» **Action item**
Please copy every line below that contains the string "STAT".

» **Given entries**
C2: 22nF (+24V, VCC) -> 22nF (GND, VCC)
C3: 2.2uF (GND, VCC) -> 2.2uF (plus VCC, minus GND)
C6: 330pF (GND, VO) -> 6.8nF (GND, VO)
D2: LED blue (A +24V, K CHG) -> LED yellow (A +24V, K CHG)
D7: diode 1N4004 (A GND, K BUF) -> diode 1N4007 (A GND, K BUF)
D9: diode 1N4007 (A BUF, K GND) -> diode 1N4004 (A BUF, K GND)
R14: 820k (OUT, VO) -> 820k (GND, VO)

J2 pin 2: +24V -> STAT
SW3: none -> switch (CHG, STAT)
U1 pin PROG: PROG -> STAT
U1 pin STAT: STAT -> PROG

» **Answer to this exercise**
J2 pin 2: +24V -> STAT
SW3: none -> switch (CHG, STAT)
U1 pin PROG: PROG -> STAT
U1 pin STAT: STAT -> PROG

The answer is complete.